§ **WORK REQUIRED**: Transcribe this listing exactly; omit the pictures.

§ **THE DATA**:
----------------
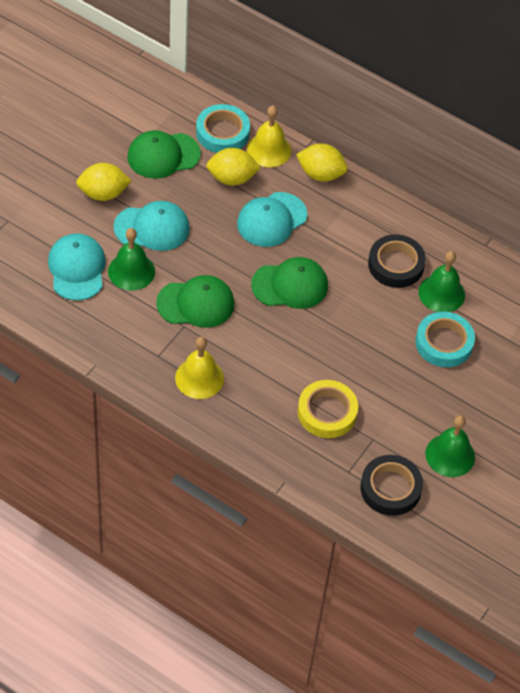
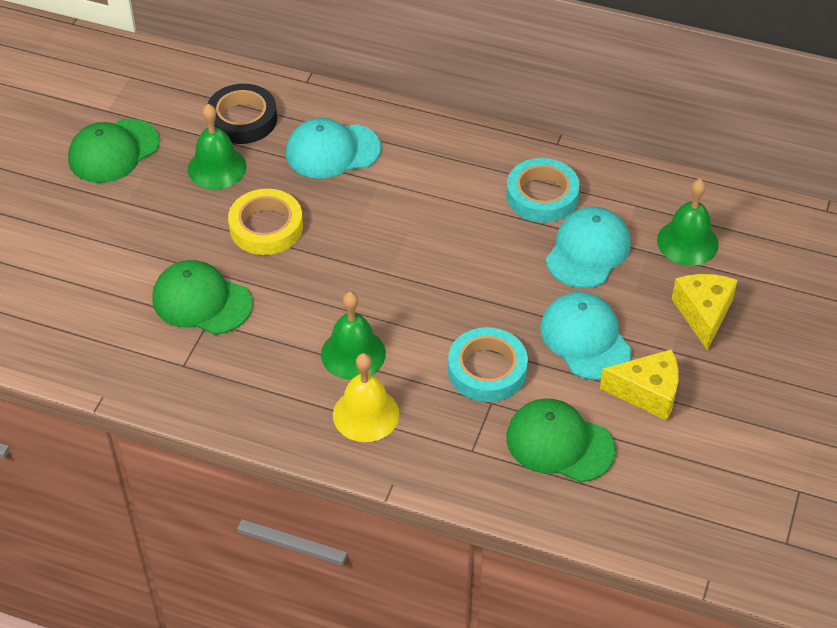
black tape: 2 -> 1
yellow bell: 2 -> 1
yellow cheese: 0 -> 2
yellow lemon: 3 -> 0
----------------
§ **TASK OUTPUT**:
black tape: 2 -> 1
yellow bell: 2 -> 1
yellow cheese: 0 -> 2
yellow lemon: 3 -> 0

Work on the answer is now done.